**AIM OF THE EXERCISE:**
From the listing below, give again exactly the lines from the line with "blue arrow: (419, 353)" to the line with "cyan rectangle: (51, 121)", ends included, without any pictures.

**SUPPLIED INFORMATION:**
┄┄┄┄┄┄┄┄┄┄┄┄┄┄┄┄┄┄┄┄
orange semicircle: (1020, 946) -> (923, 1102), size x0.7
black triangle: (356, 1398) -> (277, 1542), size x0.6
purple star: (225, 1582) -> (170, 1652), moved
┄┄┄┄┄┄┄┄┄┄┄┄┄┄┄┄┄┄┄┄
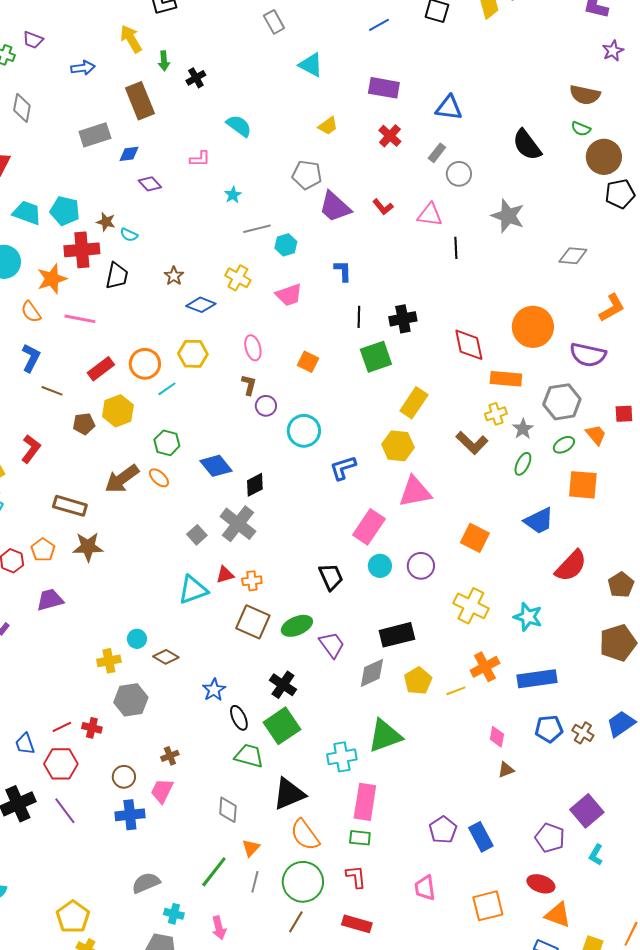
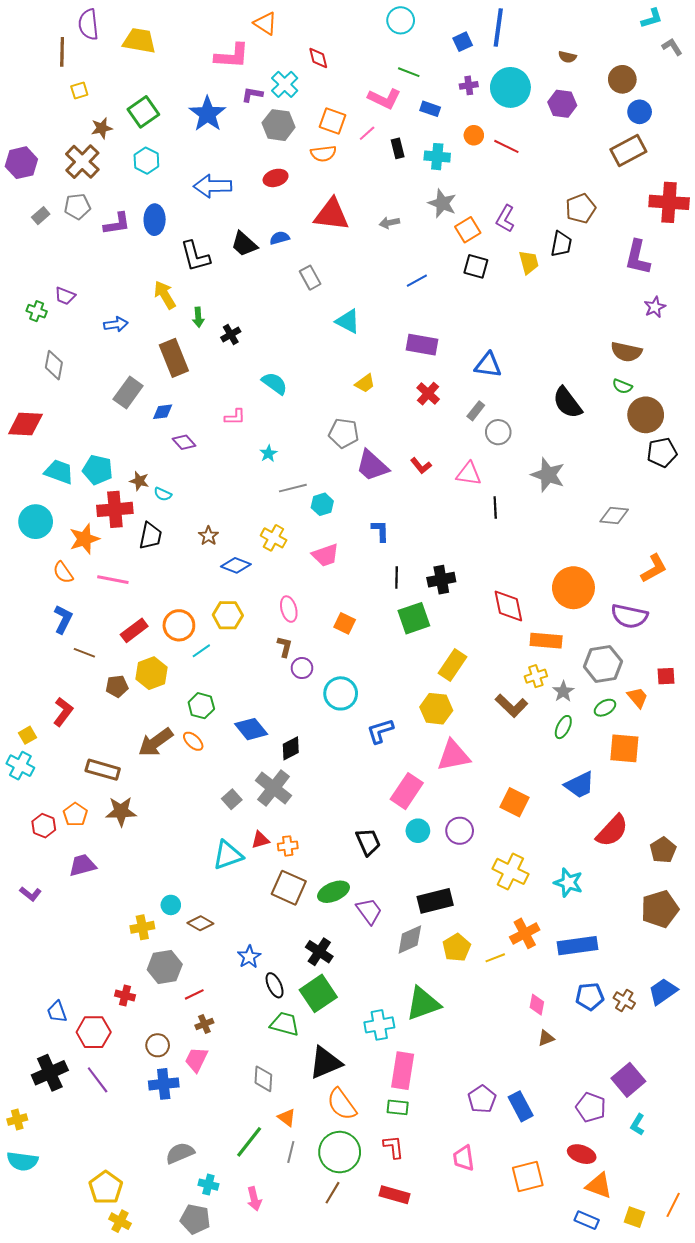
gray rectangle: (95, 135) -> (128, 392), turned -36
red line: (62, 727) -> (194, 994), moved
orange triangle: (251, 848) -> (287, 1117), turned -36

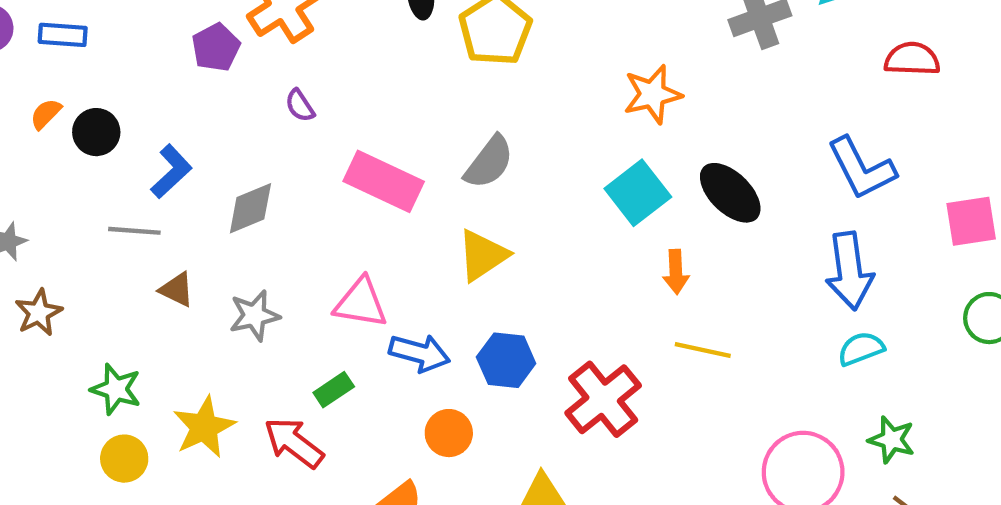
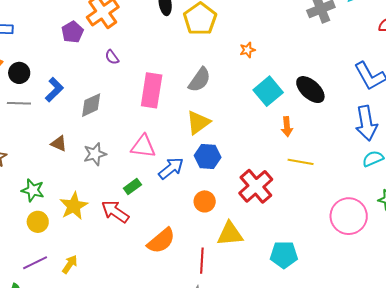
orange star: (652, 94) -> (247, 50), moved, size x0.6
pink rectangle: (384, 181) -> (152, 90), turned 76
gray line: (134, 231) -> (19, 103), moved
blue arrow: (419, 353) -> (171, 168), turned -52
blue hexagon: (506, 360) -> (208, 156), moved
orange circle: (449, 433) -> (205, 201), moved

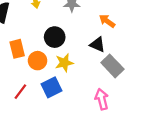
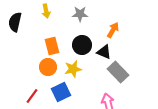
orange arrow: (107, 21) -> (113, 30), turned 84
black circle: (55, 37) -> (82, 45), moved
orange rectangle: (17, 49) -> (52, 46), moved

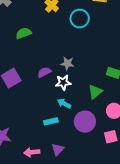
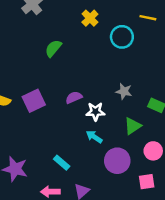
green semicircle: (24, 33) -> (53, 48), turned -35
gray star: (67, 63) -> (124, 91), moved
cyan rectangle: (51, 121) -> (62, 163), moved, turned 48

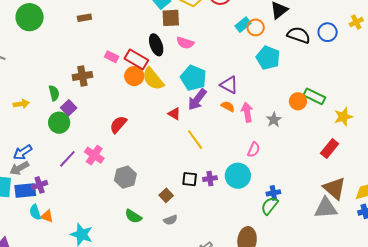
┄┄┄┄┄┄┄┄┄┄┄┄┄┄┄┄┄┄┄┄
**EXERCISE ANSWER:**
blue arrow: (419, 353) -> (171, 168), turned -52
blue hexagon: (506, 360) -> (208, 156), moved
orange circle: (449, 433) -> (205, 201), moved

orange arrow: (107, 21) -> (113, 30), turned 84
black circle: (55, 37) -> (82, 45), moved
orange rectangle: (17, 49) -> (52, 46), moved

green semicircle: (24, 33) -> (53, 48), turned -35
gray star: (67, 63) -> (124, 91), moved
cyan rectangle: (51, 121) -> (62, 163), moved, turned 48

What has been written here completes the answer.